§ Required work: Determine how many lines in these records hold "stroma". Only the number is wanted.

★ ★ ★ ★

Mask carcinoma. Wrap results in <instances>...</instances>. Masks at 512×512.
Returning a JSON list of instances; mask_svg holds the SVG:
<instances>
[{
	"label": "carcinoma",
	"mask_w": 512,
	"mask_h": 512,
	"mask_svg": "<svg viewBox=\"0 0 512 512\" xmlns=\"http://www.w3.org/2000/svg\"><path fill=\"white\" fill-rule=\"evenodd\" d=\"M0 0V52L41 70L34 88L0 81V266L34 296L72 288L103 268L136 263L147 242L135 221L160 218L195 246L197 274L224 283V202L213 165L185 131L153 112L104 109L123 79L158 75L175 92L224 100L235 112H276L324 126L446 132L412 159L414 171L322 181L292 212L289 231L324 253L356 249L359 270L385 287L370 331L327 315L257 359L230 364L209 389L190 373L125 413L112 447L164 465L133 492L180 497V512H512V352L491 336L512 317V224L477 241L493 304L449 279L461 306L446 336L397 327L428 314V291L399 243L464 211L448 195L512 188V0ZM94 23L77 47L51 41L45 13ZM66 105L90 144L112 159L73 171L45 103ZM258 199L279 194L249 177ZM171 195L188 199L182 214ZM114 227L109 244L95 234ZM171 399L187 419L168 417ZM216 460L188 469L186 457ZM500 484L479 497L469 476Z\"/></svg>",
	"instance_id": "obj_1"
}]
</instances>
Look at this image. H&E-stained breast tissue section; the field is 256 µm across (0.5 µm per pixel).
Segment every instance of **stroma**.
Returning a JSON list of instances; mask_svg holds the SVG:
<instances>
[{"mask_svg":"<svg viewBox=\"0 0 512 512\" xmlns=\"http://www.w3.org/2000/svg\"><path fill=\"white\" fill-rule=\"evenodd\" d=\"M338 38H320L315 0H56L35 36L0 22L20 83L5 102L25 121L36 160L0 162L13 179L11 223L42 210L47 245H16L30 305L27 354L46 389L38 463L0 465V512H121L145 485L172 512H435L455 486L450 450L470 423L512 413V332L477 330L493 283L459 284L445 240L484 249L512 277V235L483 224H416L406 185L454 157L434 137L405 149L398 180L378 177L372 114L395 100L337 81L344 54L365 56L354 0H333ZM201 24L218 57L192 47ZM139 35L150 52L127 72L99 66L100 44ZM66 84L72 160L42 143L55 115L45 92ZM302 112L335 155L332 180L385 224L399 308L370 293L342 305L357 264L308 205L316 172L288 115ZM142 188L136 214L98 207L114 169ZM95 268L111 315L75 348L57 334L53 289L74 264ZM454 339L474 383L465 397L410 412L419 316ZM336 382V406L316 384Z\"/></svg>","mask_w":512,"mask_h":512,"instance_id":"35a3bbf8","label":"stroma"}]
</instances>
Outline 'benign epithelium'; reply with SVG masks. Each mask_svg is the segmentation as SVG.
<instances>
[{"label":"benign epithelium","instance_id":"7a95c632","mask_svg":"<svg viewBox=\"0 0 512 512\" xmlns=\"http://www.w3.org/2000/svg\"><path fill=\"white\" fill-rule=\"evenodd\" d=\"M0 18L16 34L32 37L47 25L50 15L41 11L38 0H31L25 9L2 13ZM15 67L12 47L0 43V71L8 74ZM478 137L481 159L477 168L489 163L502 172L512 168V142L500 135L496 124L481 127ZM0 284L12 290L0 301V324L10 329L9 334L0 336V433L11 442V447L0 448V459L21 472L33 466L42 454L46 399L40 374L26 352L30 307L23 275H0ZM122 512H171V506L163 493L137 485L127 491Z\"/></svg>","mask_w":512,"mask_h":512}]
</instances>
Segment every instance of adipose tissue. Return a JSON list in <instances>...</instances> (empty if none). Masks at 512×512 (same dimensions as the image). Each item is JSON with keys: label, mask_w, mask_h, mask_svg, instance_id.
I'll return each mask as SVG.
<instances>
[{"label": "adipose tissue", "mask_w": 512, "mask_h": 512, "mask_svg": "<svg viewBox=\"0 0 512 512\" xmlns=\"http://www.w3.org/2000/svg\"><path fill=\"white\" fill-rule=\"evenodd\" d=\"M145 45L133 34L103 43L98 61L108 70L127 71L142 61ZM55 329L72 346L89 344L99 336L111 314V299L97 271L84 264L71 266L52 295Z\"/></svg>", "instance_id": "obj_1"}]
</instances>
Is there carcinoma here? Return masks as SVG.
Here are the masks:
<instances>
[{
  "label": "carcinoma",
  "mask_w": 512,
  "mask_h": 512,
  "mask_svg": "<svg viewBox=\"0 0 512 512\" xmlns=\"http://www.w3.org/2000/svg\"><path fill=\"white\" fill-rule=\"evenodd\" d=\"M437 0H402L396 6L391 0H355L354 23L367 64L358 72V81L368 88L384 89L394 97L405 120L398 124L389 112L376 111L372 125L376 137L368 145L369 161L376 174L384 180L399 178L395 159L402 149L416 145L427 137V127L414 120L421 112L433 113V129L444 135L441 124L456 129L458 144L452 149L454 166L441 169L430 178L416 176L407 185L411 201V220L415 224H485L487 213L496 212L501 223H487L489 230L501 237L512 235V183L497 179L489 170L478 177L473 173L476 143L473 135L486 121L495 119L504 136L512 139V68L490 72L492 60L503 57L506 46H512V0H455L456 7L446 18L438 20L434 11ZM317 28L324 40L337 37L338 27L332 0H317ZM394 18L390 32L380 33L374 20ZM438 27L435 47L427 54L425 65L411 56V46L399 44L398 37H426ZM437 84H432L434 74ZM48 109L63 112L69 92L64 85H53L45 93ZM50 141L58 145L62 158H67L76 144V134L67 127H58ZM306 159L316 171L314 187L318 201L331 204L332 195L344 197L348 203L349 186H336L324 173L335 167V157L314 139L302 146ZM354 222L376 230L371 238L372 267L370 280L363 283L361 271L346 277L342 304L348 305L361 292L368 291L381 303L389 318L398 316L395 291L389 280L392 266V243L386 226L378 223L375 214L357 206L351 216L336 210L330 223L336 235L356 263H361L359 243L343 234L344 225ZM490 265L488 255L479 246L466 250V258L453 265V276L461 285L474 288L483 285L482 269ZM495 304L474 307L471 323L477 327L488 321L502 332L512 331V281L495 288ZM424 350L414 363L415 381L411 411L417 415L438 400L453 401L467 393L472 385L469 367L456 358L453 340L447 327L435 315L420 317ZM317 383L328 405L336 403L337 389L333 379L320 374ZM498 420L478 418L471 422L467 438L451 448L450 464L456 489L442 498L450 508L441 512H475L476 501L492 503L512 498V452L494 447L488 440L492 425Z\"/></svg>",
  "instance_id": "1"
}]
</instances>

★ ★ ★ ★

§ Answer: 2